Collected data:
↓↓↓
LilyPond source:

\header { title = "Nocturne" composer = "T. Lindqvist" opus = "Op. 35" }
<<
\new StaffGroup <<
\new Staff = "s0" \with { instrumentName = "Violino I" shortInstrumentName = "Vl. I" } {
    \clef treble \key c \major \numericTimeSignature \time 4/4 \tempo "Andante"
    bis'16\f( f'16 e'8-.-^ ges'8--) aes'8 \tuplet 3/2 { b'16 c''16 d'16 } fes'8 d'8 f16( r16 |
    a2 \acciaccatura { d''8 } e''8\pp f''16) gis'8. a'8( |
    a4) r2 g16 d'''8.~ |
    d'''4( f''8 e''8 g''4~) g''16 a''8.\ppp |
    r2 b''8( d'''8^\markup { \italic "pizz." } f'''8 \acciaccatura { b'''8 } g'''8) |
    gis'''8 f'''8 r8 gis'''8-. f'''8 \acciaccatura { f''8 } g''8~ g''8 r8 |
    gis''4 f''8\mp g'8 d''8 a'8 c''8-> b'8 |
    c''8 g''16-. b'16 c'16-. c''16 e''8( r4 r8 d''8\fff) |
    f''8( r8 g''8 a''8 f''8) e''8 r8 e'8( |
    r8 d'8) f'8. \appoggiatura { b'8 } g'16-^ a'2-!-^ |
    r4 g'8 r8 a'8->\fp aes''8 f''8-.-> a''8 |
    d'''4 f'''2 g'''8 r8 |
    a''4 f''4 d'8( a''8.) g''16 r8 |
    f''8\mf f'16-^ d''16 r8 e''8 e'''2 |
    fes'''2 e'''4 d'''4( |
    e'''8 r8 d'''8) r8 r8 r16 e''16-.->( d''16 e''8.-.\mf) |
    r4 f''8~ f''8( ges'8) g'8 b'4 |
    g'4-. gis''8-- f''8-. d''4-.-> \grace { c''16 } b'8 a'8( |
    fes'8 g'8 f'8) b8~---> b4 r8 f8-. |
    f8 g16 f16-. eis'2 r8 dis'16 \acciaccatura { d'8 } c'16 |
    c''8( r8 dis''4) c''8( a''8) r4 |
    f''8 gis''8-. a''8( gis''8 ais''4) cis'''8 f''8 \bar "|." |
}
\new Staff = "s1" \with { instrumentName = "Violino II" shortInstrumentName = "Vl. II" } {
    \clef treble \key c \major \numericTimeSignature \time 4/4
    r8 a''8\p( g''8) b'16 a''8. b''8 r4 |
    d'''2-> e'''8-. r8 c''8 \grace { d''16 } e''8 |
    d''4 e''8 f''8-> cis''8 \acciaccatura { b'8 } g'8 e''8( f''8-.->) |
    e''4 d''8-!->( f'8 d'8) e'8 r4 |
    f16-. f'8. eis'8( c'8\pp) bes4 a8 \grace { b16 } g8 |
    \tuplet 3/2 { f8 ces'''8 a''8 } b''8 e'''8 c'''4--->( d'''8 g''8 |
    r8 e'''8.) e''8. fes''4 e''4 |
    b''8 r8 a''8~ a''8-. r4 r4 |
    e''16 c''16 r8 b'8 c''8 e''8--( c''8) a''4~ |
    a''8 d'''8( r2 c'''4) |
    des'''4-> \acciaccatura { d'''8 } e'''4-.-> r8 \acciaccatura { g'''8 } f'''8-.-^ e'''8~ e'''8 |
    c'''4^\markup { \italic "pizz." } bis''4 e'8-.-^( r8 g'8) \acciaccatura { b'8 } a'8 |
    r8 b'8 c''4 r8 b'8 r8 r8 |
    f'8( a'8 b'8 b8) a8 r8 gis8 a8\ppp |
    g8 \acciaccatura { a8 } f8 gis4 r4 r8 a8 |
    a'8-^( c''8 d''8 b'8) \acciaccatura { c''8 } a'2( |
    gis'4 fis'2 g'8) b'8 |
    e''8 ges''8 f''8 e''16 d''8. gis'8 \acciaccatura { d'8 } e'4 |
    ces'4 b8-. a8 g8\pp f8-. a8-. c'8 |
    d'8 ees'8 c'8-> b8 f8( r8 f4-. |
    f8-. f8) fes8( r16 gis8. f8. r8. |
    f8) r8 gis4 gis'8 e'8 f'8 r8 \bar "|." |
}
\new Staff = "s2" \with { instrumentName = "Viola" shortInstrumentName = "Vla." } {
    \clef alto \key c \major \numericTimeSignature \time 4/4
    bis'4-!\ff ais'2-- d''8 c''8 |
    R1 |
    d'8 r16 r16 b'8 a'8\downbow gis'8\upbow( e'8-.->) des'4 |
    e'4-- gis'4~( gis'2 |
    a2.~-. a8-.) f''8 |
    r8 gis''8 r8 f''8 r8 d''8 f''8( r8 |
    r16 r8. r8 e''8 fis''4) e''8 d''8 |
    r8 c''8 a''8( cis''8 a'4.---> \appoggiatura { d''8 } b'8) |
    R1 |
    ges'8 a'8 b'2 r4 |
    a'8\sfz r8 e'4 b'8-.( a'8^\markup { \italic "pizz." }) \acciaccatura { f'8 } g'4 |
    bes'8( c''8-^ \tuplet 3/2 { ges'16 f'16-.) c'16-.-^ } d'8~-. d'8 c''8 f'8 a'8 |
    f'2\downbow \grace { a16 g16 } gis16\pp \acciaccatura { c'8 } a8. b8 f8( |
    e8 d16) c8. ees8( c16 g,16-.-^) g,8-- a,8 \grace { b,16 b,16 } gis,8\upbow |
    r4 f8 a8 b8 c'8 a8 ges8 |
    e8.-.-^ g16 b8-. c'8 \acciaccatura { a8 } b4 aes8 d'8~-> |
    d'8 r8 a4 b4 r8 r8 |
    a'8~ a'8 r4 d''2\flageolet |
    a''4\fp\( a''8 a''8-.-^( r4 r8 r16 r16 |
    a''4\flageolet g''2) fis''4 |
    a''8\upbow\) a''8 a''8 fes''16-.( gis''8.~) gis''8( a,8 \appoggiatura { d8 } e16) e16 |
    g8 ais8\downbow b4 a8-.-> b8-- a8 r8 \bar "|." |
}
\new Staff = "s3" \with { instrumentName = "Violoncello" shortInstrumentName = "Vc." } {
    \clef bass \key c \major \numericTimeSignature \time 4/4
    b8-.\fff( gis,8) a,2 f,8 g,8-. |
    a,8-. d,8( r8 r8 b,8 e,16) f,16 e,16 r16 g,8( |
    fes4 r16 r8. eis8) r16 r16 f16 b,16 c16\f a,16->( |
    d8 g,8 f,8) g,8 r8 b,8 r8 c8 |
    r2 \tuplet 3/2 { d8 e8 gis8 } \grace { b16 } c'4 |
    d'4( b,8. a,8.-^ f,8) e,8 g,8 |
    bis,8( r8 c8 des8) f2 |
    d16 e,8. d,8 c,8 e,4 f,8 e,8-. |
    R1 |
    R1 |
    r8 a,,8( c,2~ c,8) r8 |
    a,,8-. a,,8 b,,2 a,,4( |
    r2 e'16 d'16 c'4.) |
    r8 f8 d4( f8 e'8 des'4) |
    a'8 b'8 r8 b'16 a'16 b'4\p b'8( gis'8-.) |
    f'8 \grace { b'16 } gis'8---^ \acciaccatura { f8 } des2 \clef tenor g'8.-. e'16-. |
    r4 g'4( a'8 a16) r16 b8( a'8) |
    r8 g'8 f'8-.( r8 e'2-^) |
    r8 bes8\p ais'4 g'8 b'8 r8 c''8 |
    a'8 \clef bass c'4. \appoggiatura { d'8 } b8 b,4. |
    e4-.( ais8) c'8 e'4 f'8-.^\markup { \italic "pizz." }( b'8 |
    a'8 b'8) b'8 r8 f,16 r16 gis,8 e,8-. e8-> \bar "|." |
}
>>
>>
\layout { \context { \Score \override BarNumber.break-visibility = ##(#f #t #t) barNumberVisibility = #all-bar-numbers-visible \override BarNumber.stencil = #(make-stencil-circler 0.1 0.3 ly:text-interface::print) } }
↑↑↑
TASK STATEMENT:
Find each of the lines above that contains the string "numericTimeSignature" and copy it out in full. Letter case counts.

EXPECTED OUTPUT:
    \clef treble \key c \major \numericTimeSignature \time 4/4 \tempo "Andante"
    \clef treble \key c \major \numericTimeSignature \time 4/4
    \clef alto \key c \major \numericTimeSignature \time 4/4
    \clef bass \key c \major \numericTimeSignature \time 4/4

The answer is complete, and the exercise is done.